Problem details:
Could you copy exactly the lines from the one containing "C5: 100nF (GND, N11) -> 100nF (+5V, GND)" through the last line of the records below, and nothing else?

BEGIN

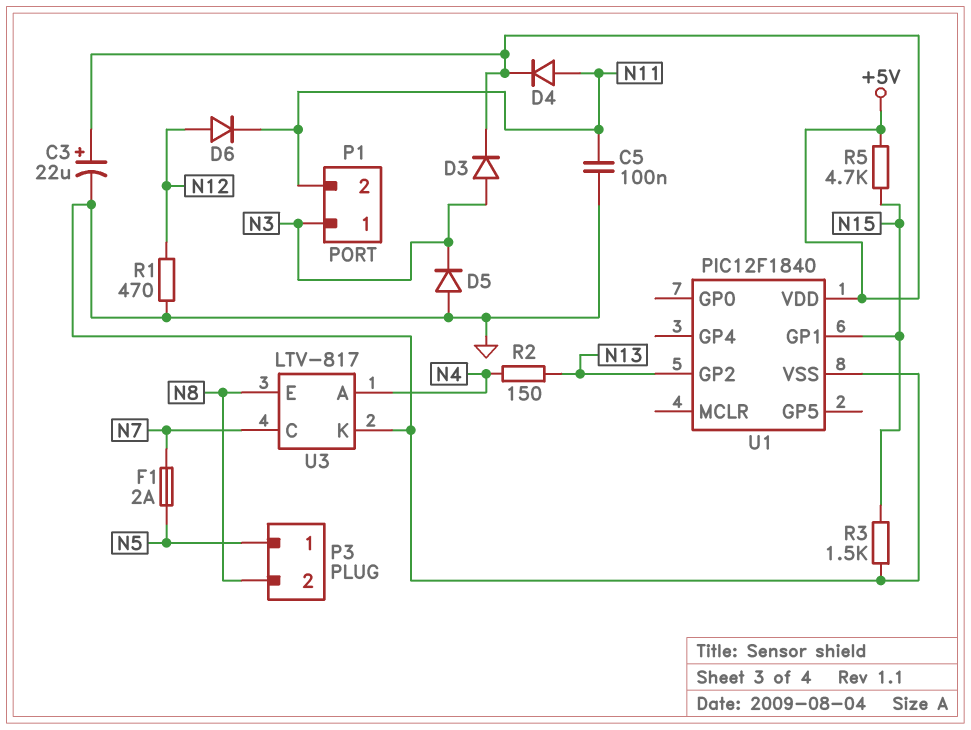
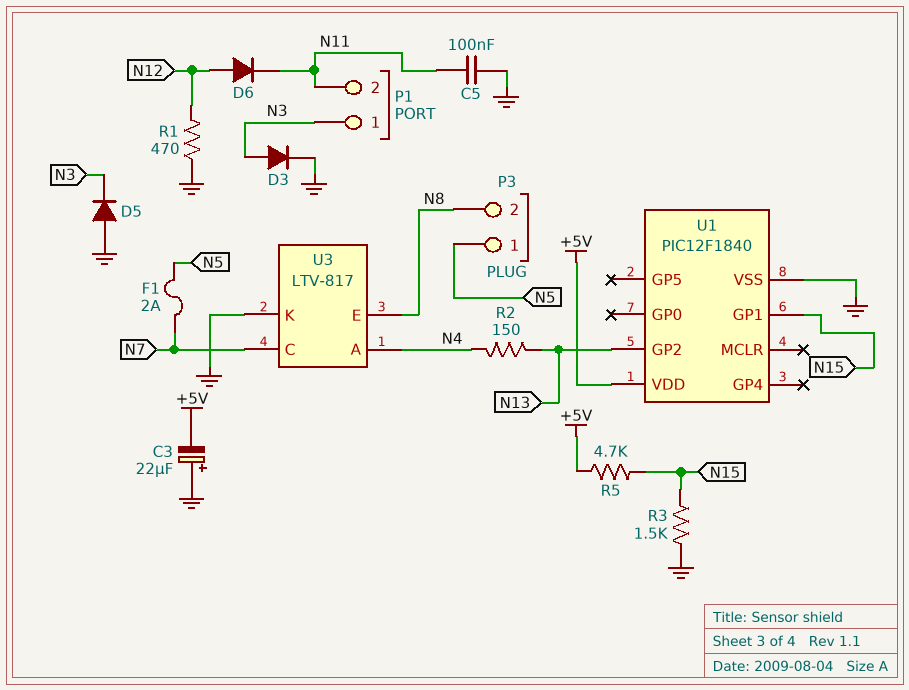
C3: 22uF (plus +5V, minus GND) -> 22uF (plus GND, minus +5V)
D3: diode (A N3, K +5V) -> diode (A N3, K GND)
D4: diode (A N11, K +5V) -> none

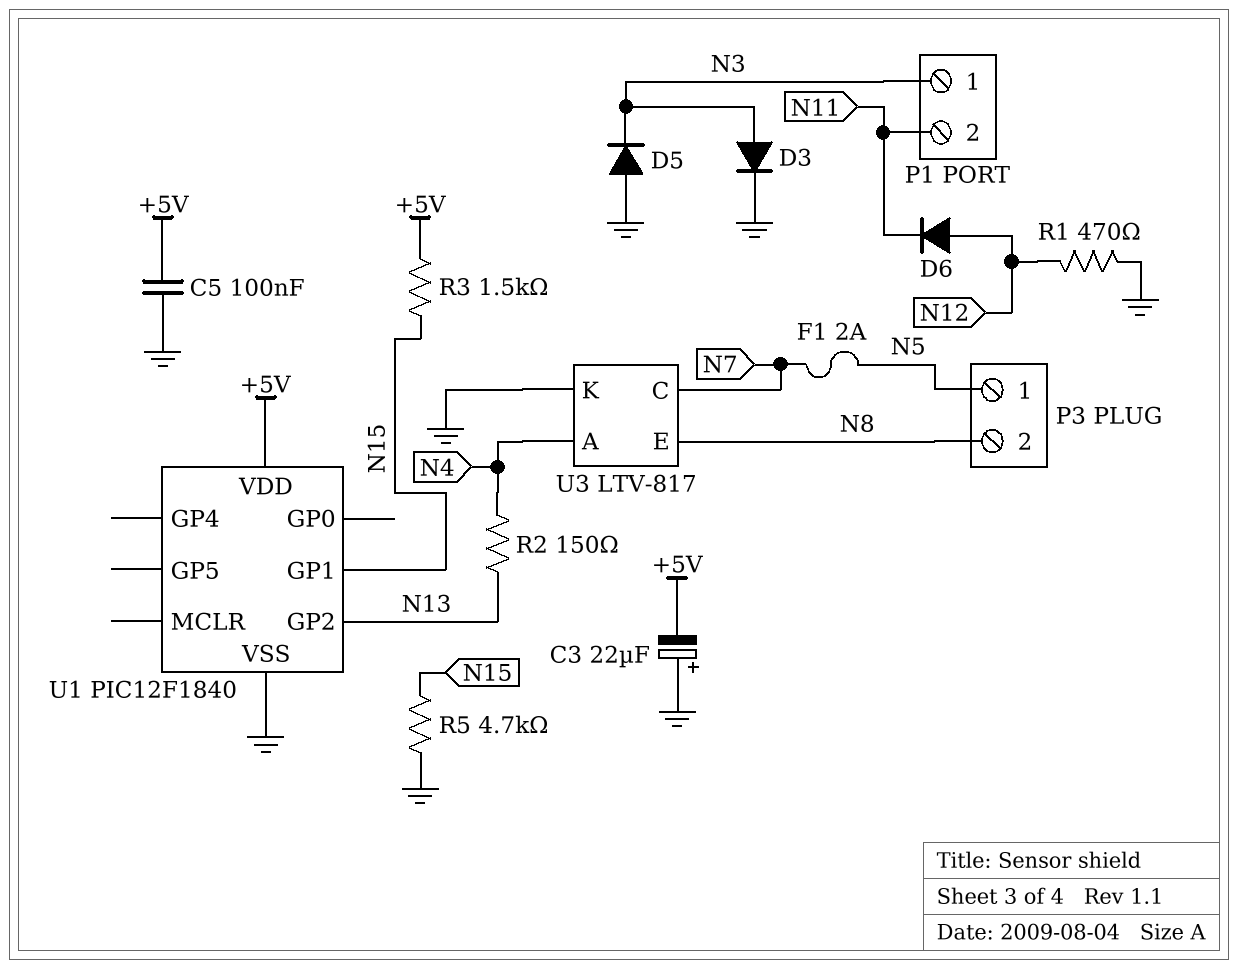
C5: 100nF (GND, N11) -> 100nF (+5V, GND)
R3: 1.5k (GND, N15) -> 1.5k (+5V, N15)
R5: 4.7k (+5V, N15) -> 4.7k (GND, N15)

END

Solution to the exercise:
C5: 100nF (GND, N11) -> 100nF (+5V, GND)
R3: 1.5k (GND, N15) -> 1.5k (+5V, N15)
R5: 4.7k (+5V, N15) -> 4.7k (GND, N15)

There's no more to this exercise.